● EXERCISE DIRECTIONS
Having found the line containing "(370, 191) = (430, 236): yellow" in the records below, copy that line and each later one exactly, dropping pictures.

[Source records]
====
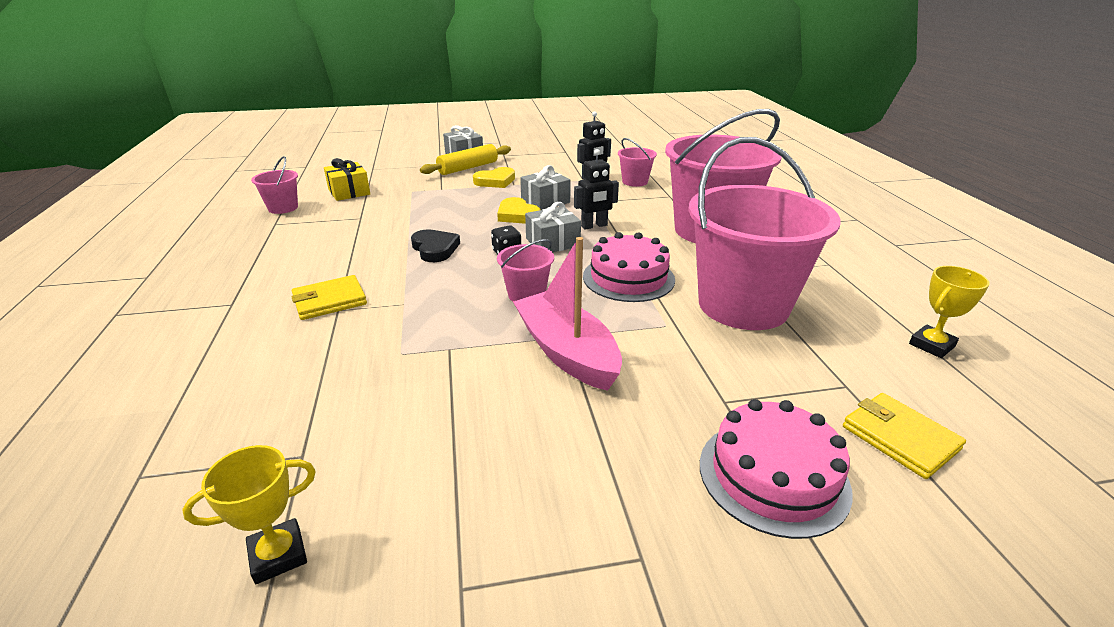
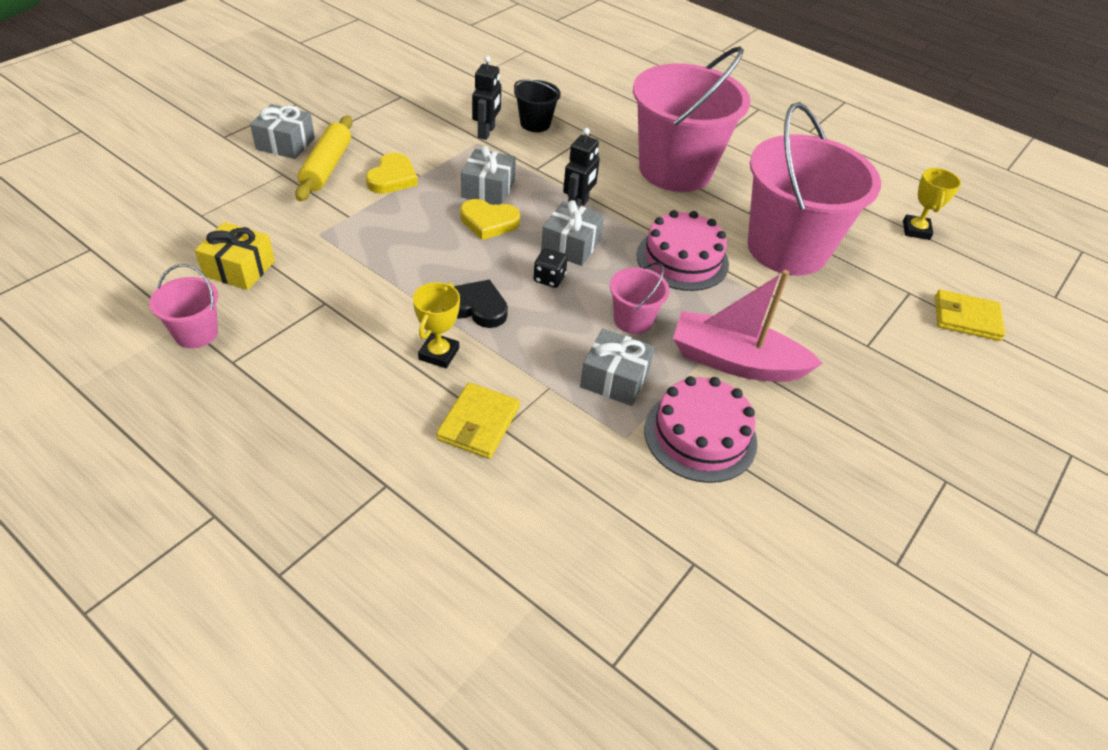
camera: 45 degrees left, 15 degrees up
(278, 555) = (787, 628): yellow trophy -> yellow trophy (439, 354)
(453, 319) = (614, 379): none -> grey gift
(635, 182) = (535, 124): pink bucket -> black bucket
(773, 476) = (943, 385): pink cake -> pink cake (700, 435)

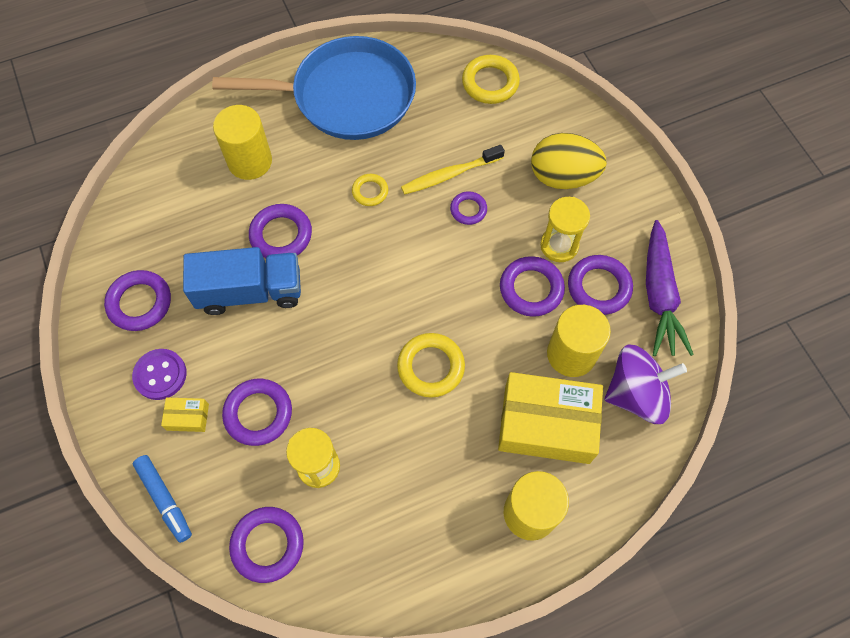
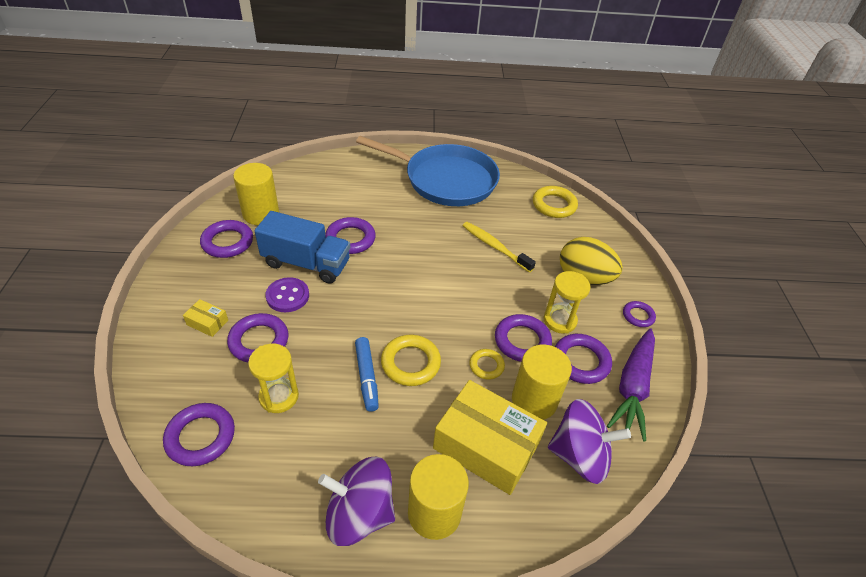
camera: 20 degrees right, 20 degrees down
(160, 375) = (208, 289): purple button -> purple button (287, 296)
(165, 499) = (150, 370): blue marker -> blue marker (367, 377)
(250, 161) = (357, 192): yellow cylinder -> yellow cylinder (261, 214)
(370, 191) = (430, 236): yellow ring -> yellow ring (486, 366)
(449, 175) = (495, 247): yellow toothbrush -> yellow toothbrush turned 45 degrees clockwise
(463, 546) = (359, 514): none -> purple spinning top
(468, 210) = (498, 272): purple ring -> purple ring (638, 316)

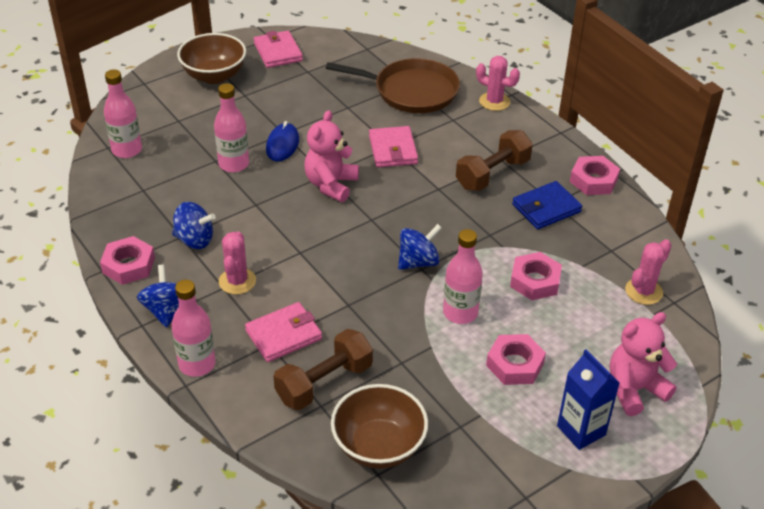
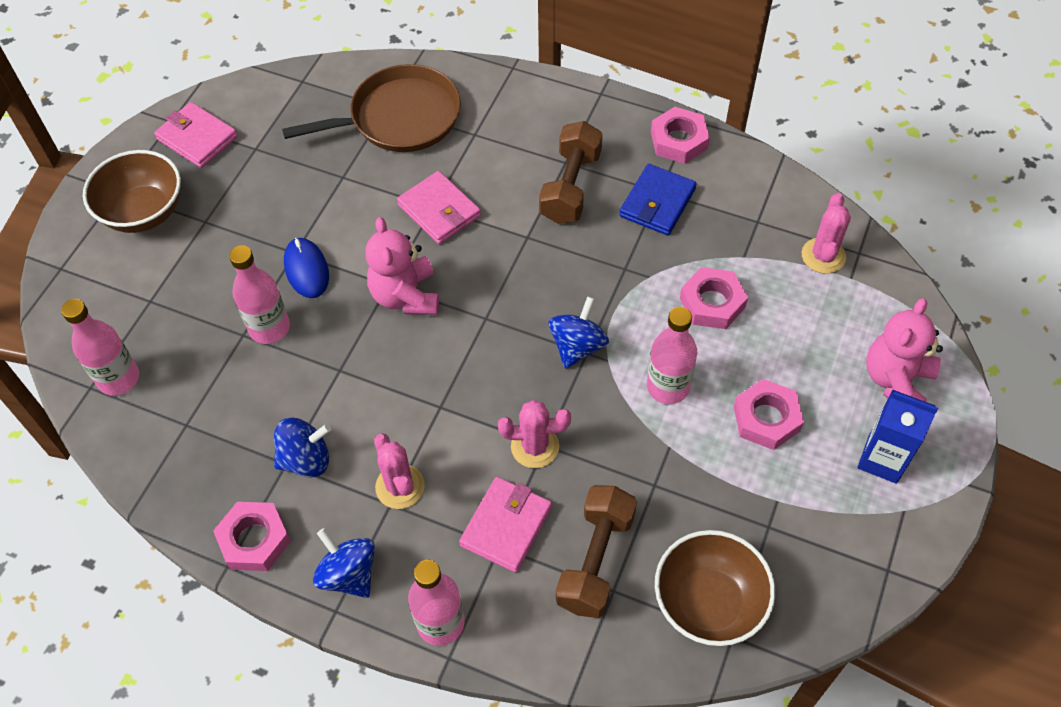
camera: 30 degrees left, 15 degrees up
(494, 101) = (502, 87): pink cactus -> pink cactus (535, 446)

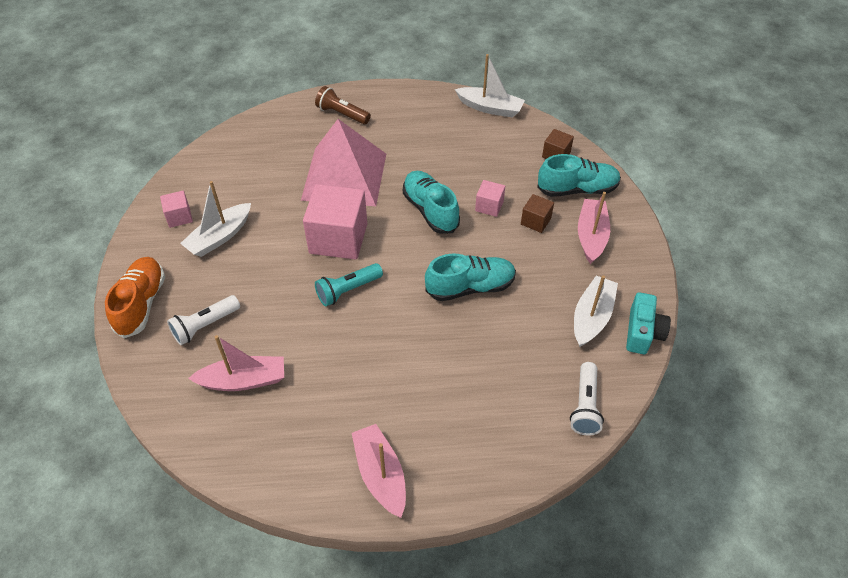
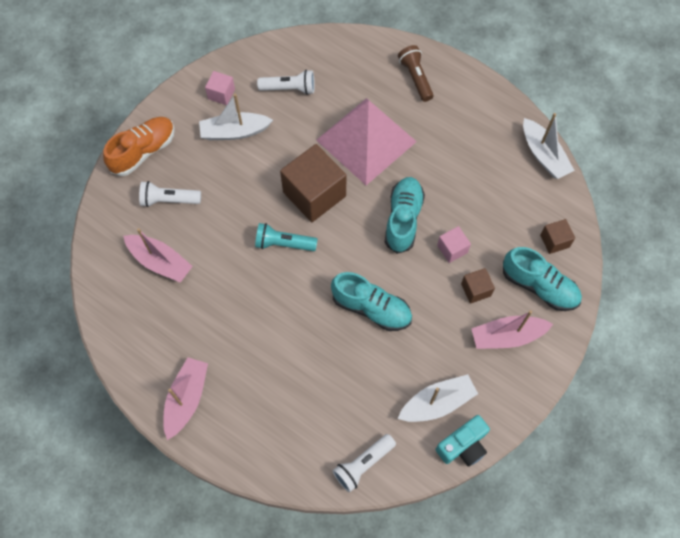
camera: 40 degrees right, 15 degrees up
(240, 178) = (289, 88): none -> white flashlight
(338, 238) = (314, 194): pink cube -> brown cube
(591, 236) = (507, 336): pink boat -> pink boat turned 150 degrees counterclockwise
====
● RESULT
(370, 191) = (430, 236): yellow ring -> yellow ring (486, 366)
(449, 175) = (495, 247): yellow toothbrush -> yellow toothbrush turned 45 degrees clockwise
(463, 546) = (359, 514): none -> purple spinning top
(468, 210) = (498, 272): purple ring -> purple ring (638, 316)

camera: 30 degrees left, 15 degrees up
(494, 101) = (502, 87): pink cactus -> pink cactus (535, 446)

camera: 40 degrees right, 15 degrees up
(240, 178) = (289, 88): none -> white flashlight
(338, 238) = (314, 194): pink cube -> brown cube
(591, 236) = (507, 336): pink boat -> pink boat turned 150 degrees counterclockwise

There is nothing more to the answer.